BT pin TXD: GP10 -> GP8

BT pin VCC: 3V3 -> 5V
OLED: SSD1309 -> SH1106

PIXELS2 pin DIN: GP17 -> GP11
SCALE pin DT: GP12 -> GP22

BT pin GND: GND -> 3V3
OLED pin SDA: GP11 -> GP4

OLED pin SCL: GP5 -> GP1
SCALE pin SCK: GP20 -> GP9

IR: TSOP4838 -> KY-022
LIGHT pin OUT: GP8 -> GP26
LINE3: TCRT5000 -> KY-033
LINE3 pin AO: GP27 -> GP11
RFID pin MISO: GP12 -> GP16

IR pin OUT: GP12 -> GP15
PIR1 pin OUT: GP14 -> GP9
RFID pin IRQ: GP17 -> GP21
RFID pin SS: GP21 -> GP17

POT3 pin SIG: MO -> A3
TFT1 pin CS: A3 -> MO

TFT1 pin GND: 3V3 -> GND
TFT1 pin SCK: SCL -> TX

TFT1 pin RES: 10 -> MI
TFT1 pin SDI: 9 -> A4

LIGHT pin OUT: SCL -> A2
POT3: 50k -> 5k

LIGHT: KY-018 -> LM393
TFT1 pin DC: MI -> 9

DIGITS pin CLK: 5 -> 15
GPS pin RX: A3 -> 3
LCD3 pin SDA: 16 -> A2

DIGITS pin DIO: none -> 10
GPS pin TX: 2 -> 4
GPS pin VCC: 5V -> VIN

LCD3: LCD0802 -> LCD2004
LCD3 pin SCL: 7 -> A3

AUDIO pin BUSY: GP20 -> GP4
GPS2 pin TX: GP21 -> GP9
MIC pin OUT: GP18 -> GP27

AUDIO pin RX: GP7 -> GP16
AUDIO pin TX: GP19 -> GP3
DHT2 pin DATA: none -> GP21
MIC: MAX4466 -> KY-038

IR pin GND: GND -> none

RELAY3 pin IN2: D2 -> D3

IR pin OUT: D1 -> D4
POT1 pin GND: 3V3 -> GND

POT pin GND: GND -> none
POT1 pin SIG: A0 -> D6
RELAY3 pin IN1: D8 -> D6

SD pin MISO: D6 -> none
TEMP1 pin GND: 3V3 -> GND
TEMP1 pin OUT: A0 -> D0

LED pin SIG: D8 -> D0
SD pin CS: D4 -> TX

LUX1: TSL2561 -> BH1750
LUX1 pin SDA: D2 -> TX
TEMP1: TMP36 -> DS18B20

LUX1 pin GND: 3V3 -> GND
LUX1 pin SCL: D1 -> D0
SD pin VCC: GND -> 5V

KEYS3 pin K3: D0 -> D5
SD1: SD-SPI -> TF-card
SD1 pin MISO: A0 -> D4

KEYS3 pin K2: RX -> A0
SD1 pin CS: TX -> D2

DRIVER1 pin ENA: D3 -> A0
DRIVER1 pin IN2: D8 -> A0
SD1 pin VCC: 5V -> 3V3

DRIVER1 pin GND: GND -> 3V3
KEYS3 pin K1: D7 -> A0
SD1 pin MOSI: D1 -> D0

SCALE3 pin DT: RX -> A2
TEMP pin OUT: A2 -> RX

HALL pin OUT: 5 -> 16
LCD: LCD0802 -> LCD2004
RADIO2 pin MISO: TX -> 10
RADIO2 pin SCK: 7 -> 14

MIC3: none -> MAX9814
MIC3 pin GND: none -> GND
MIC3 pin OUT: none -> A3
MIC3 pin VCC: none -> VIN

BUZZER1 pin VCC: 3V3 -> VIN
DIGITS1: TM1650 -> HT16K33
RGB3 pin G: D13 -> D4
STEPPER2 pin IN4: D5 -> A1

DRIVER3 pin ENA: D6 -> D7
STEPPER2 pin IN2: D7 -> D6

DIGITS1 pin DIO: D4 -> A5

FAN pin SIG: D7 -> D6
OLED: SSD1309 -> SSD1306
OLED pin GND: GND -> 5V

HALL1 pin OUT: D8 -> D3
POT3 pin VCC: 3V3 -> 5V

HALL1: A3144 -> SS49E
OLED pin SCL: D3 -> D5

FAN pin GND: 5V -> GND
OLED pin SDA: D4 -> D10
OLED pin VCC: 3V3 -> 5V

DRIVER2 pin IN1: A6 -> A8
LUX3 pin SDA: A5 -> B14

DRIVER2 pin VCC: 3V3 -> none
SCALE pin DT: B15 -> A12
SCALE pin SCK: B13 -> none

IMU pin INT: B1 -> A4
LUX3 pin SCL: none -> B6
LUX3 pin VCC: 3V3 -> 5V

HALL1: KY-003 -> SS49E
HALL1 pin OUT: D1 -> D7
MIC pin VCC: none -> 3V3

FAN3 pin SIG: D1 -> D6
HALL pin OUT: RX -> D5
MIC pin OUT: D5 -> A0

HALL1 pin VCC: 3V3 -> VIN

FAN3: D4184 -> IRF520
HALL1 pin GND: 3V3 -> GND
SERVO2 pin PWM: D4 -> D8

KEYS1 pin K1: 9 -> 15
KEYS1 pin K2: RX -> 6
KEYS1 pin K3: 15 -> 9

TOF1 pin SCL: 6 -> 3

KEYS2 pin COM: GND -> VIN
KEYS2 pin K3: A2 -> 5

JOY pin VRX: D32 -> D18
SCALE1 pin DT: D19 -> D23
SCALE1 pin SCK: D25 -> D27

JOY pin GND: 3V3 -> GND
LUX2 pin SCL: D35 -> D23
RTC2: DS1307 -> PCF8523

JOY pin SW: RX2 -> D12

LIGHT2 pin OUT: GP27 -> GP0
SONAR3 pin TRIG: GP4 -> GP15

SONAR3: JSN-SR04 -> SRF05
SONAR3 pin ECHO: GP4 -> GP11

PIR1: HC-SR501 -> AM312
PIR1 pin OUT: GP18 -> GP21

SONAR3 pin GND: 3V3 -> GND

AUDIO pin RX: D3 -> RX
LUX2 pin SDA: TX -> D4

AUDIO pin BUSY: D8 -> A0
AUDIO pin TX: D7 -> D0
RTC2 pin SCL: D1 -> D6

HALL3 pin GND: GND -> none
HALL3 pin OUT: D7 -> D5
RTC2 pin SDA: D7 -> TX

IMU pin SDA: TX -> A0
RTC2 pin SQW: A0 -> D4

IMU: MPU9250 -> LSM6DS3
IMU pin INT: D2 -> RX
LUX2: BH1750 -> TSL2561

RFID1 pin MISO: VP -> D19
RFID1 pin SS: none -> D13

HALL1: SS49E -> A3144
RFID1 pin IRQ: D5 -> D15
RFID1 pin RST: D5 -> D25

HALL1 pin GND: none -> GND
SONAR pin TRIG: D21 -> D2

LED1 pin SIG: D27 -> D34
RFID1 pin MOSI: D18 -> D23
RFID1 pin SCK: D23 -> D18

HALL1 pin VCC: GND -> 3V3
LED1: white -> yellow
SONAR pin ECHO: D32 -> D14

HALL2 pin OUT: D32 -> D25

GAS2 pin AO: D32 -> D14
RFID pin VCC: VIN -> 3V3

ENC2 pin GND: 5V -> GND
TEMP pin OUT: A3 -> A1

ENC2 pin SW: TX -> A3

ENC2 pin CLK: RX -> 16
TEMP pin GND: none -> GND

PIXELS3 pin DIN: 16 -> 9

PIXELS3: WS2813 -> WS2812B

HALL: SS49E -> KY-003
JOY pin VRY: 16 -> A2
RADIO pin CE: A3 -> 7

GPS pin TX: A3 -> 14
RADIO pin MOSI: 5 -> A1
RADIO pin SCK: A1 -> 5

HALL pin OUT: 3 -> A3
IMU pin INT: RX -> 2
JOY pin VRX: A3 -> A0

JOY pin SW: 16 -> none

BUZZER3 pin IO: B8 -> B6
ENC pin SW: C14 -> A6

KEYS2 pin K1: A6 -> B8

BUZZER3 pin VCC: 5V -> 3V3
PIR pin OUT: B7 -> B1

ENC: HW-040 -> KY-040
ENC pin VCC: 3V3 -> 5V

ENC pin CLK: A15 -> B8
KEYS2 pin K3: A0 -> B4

### What you are asked to do
In the entries above, count the lines that contain the string "AUDIO" and reply with the number only.

### Problem solution
6